== ACTIVITY ==
The output should match, line for line, the records from the line containing "red 1x2 plate [734,119,817,170] -> none" through the line containing "yellow 1x1 cone [296,294,327,342]", with every picture left out.

==== EXERCISE MATERIAL ====

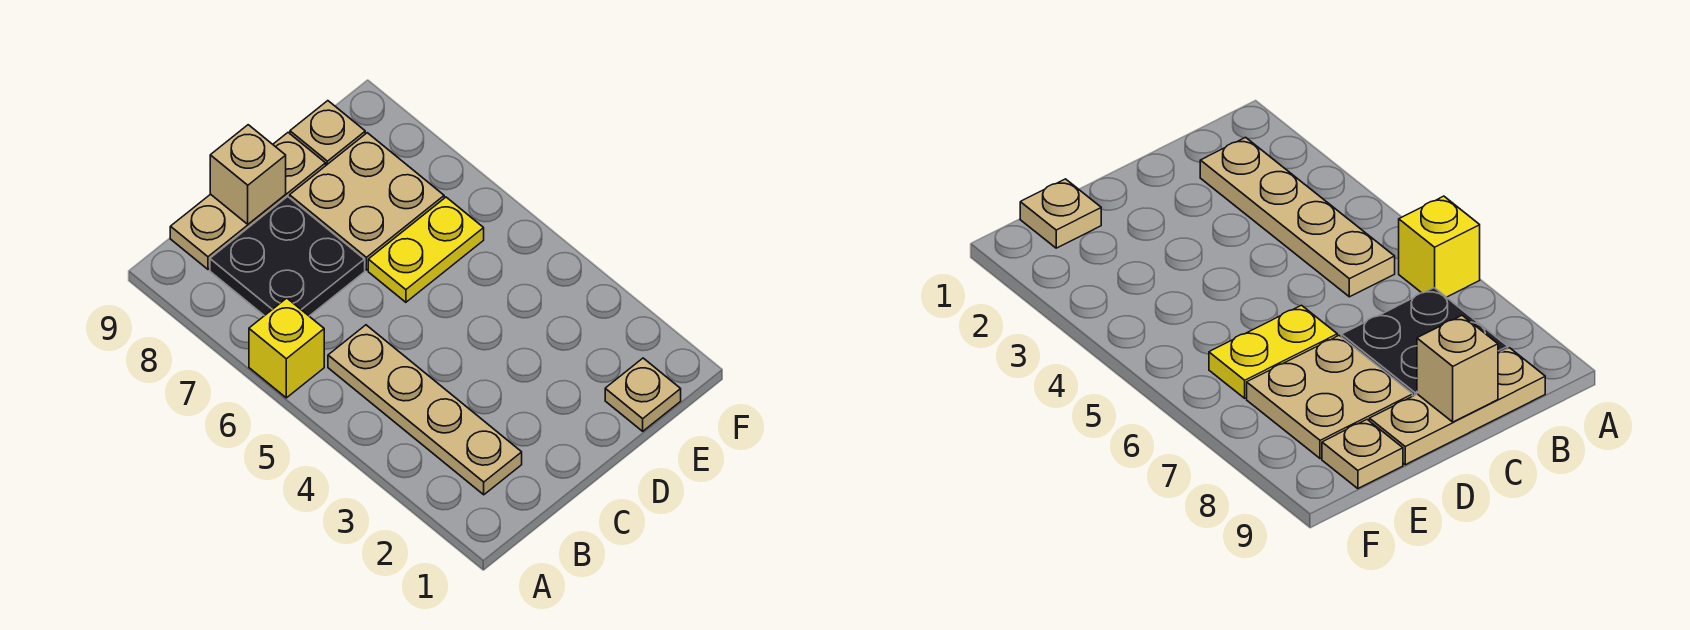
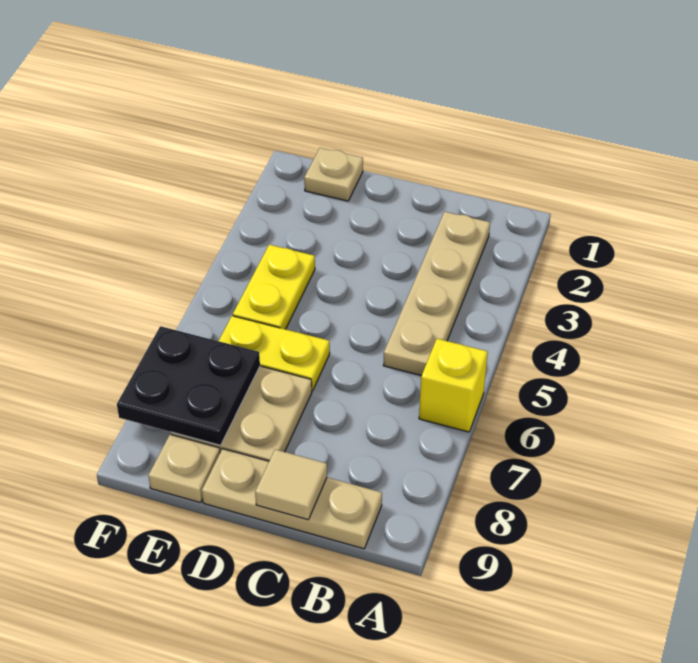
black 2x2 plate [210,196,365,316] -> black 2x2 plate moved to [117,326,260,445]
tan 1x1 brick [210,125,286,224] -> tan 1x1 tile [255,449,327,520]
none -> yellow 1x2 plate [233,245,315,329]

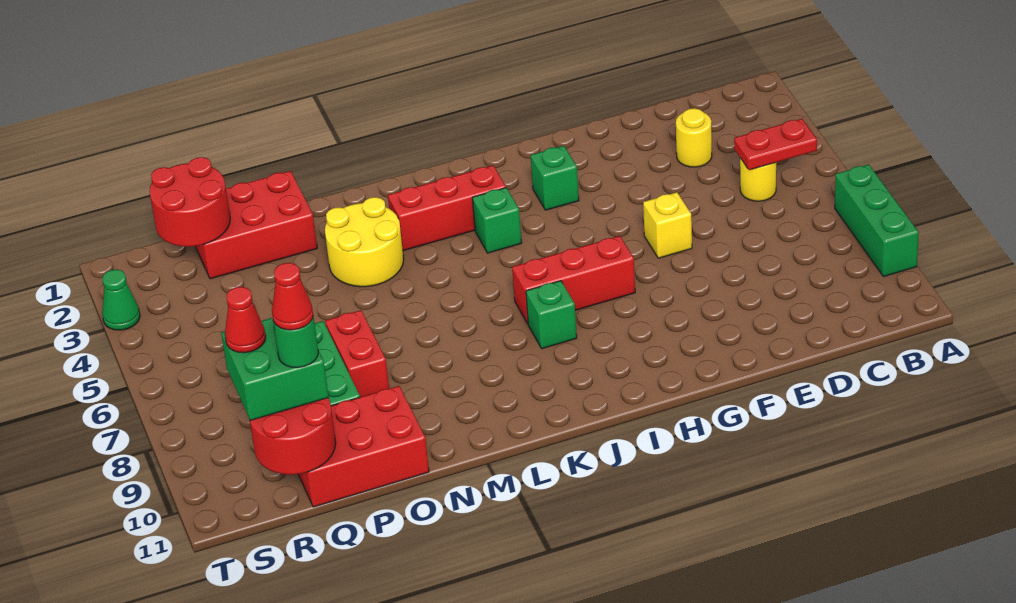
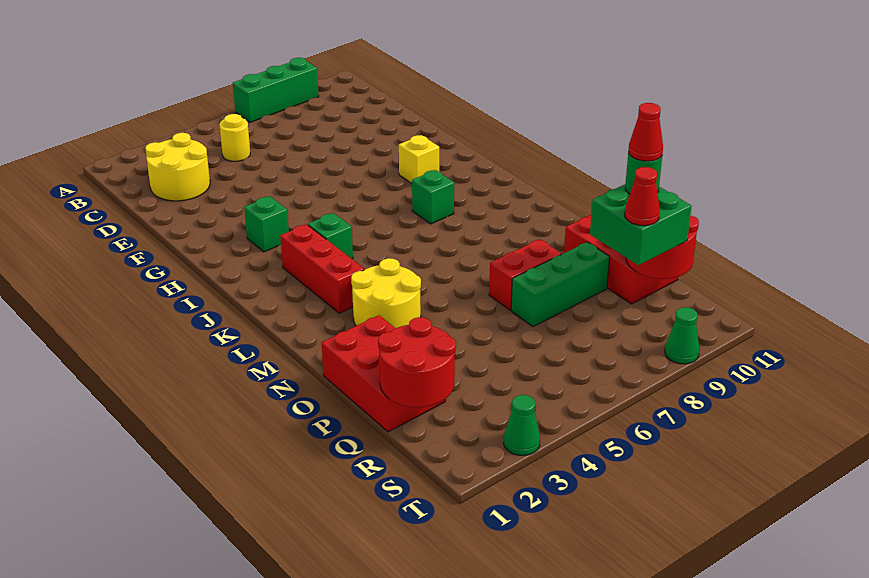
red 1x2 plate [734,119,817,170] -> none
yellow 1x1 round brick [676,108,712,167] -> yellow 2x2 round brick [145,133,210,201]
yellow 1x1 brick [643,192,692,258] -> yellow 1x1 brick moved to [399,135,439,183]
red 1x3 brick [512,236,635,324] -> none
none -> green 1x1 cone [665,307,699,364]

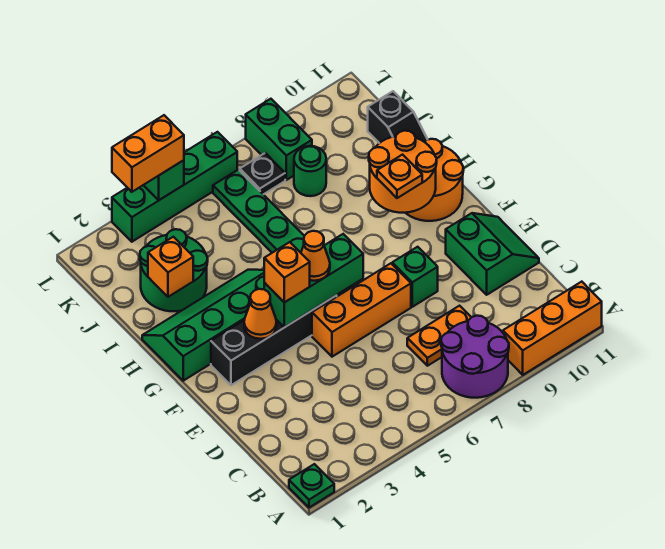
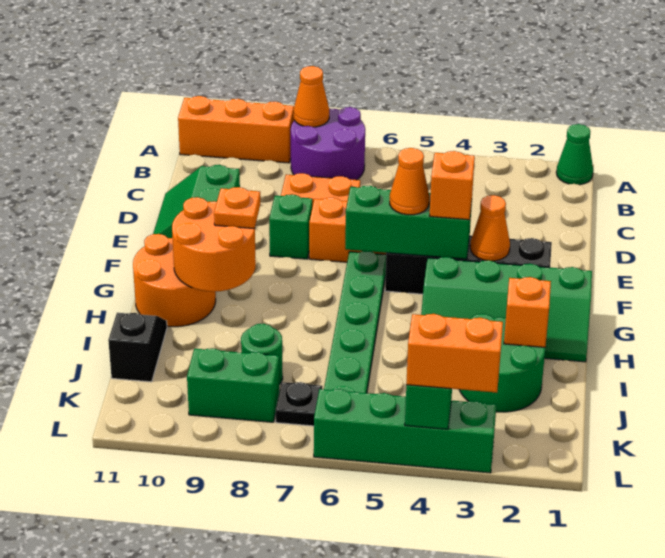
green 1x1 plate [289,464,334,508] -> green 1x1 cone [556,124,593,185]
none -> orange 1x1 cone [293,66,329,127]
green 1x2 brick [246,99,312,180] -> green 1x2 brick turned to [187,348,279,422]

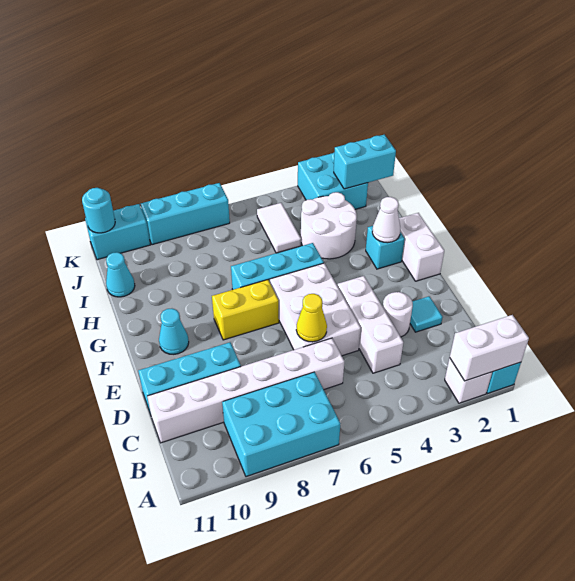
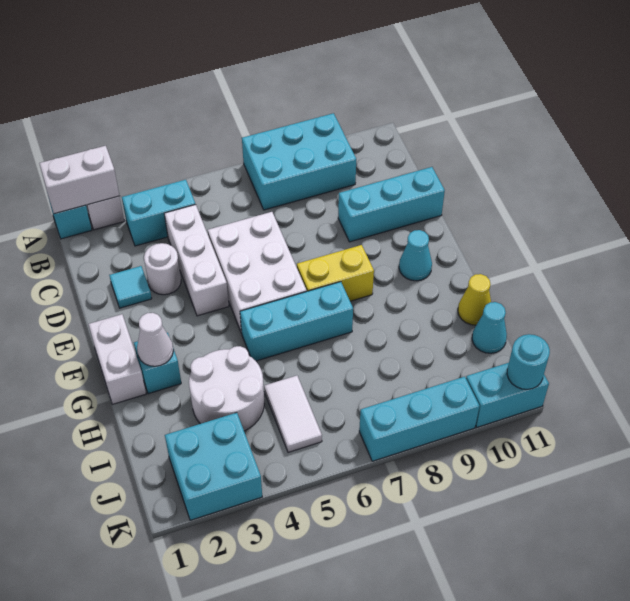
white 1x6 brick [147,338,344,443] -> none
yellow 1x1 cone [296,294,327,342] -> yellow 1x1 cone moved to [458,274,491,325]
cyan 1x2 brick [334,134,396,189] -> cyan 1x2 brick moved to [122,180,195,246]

====

== PROBLEM SOLUTION ==
red 1x2 plate [734,119,817,170] -> none
yellow 1x1 round brick [676,108,712,167] -> yellow 2x2 round brick [145,133,210,201]
yellow 1x1 brick [643,192,692,258] -> yellow 1x1 brick moved to [399,135,439,183]
red 1x3 brick [512,236,635,324] -> none
none -> green 1x1 cone [665,307,699,364]

green 1x1 plate [289,464,334,508] -> green 1x1 cone [556,124,593,185]
none -> orange 1x1 cone [293,66,329,127]
green 1x2 brick [246,99,312,180] -> green 1x2 brick turned to [187,348,279,422]

white 1x6 brick [147,338,344,443] -> none
yellow 1x1 cone [296,294,327,342] -> yellow 1x1 cone moved to [458,274,491,325]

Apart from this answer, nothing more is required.